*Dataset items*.
┄┄┄┄┄┄

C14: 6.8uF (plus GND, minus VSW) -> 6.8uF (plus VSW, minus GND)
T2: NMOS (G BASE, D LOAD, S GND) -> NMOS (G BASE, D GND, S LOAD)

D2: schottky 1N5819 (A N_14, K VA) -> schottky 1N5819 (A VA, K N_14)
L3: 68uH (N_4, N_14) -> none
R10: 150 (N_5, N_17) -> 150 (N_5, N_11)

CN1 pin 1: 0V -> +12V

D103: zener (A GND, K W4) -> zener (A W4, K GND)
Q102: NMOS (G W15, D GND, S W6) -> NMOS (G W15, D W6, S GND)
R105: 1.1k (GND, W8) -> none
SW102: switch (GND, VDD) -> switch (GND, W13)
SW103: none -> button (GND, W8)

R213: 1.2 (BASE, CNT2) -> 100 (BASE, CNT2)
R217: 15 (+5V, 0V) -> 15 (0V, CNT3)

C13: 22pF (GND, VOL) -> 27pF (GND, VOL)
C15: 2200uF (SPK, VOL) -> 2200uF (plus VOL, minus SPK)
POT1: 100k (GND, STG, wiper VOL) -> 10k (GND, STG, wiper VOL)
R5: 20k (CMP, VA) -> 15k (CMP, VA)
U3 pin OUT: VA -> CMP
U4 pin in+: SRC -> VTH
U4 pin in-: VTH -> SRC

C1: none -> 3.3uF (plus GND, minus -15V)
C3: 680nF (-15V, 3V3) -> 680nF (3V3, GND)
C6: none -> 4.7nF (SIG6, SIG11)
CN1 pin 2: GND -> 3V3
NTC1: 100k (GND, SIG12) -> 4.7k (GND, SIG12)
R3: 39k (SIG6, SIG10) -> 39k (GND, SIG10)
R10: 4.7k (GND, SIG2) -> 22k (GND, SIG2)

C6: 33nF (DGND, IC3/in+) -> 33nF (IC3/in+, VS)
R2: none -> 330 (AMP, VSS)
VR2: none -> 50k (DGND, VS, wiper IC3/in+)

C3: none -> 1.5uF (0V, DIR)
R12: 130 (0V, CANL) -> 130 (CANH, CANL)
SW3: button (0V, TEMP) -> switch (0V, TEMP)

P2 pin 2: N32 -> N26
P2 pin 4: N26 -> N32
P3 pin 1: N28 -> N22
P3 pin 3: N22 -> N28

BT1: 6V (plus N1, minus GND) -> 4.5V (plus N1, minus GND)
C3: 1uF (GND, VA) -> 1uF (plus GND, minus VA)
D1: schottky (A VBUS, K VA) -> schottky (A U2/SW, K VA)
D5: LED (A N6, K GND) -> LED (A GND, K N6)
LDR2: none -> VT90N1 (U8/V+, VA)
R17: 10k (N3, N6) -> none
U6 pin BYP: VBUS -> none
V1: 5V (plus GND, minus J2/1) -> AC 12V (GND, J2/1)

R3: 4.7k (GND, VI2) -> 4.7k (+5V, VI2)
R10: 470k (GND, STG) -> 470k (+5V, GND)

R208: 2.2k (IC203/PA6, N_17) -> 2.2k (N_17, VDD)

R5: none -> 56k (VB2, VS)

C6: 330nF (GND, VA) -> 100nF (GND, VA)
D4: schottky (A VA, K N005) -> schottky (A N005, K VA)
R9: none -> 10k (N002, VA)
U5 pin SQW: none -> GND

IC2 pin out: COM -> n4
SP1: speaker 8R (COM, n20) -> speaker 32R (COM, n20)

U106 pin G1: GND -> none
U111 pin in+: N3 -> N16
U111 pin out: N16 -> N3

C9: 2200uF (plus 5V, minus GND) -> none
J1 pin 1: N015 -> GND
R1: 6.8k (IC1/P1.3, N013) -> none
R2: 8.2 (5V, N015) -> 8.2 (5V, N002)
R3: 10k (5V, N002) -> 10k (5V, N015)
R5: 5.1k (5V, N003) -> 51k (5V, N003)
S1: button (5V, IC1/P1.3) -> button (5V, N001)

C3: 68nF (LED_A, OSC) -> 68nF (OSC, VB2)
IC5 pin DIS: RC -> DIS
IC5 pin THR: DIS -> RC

┄┄┄┄┄┄

*Task statement*. Please set down each of the entries above exactly as given.

*Expected answer*.
C14: 6.8uF (plus GND, minus VSW) -> 6.8uF (plus VSW, minus GND)
T2: NMOS (G BASE, D LOAD, S GND) -> NMOS (G BASE, D GND, S LOAD)

D2: schottky 1N5819 (A N_14, K VA) -> schottky 1N5819 (A VA, K N_14)
L3: 68uH (N_4, N_14) -> none
R10: 150 (N_5, N_17) -> 150 (N_5, N_11)

CN1 pin 1: 0V -> +12V

D103: zener (A GND, K W4) -> zener (A W4, K GND)
Q102: NMOS (G W15, D GND, S W6) -> NMOS (G W15, D W6, S GND)
R105: 1.1k (GND, W8) -> none
SW102: switch (GND, VDD) -> switch (GND, W13)
SW103: none -> button (GND, W8)

R213: 1.2 (BASE, CNT2) -> 100 (BASE, CNT2)
R217: 15 (+5V, 0V) -> 15 (0V, CNT3)

C13: 22pF (GND, VOL) -> 27pF (GND, VOL)
C15: 2200uF (SPK, VOL) -> 2200uF (plus VOL, minus SPK)
POT1: 100k (GND, STG, wiper VOL) -> 10k (GND, STG, wiper VOL)
R5: 20k (CMP, VA) -> 15k (CMP, VA)
U3 pin OUT: VA -> CMP
U4 pin in+: SRC -> VTH
U4 pin in-: VTH -> SRC

C1: none -> 3.3uF (plus GND, minus -15V)
C3: 680nF (-15V, 3V3) -> 680nF (3V3, GND)
C6: none -> 4.7nF (SIG6, SIG11)
CN1 pin 2: GND -> 3V3
NTC1: 100k (GND, SIG12) -> 4.7k (GND, SIG12)
R3: 39k (SIG6, SIG10) -> 39k (GND, SIG10)
R10: 4.7k (GND, SIG2) -> 22k (GND, SIG2)

C6: 33nF (DGND, IC3/in+) -> 33nF (IC3/in+, VS)
R2: none -> 330 (AMP, VSS)
VR2: none -> 50k (DGND, VS, wiper IC3/in+)

C3: none -> 1.5uF (0V, DIR)
R12: 130 (0V, CANL) -> 130 (CANH, CANL)
SW3: button (0V, TEMP) -> switch (0V, TEMP)

P2 pin 2: N32 -> N26
P2 pin 4: N26 -> N32
P3 pin 1: N28 -> N22
P3 pin 3: N22 -> N28

BT1: 6V (plus N1, minus GND) -> 4.5V (plus N1, minus GND)
C3: 1uF (GND, VA) -> 1uF (plus GND, minus VA)
D1: schottky (A VBUS, K VA) -> schottky (A U2/SW, K VA)
D5: LED (A N6, K GND) -> LED (A GND, K N6)
LDR2: none -> VT90N1 (U8/V+, VA)
R17: 10k (N3, N6) -> none
U6 pin BYP: VBUS -> none
V1: 5V (plus GND, minus J2/1) -> AC 12V (GND, J2/1)

R3: 4.7k (GND, VI2) -> 4.7k (+5V, VI2)
R10: 470k (GND, STG) -> 470k (+5V, GND)

R208: 2.2k (IC203/PA6, N_17) -> 2.2k (N_17, VDD)

R5: none -> 56k (VB2, VS)

C6: 330nF (GND, VA) -> 100nF (GND, VA)
D4: schottky (A VA, K N005) -> schottky (A N005, K VA)
R9: none -> 10k (N002, VA)
U5 pin SQW: none -> GND

IC2 pin out: COM -> n4
SP1: speaker 8R (COM, n20) -> speaker 32R (COM, n20)

U106 pin G1: GND -> none
U111 pin in+: N3 -> N16
U111 pin out: N16 -> N3

C9: 2200uF (plus 5V, minus GND) -> none
J1 pin 1: N015 -> GND
R1: 6.8k (IC1/P1.3, N013) -> none
R2: 8.2 (5V, N015) -> 8.2 (5V, N002)
R3: 10k (5V, N002) -> 10k (5V, N015)
R5: 5.1k (5V, N003) -> 51k (5V, N003)
S1: button (5V, IC1/P1.3) -> button (5V, N001)

C3: 68nF (LED_A, OSC) -> 68nF (OSC, VB2)
IC5 pin DIS: RC -> DIS
IC5 pin THR: DIS -> RC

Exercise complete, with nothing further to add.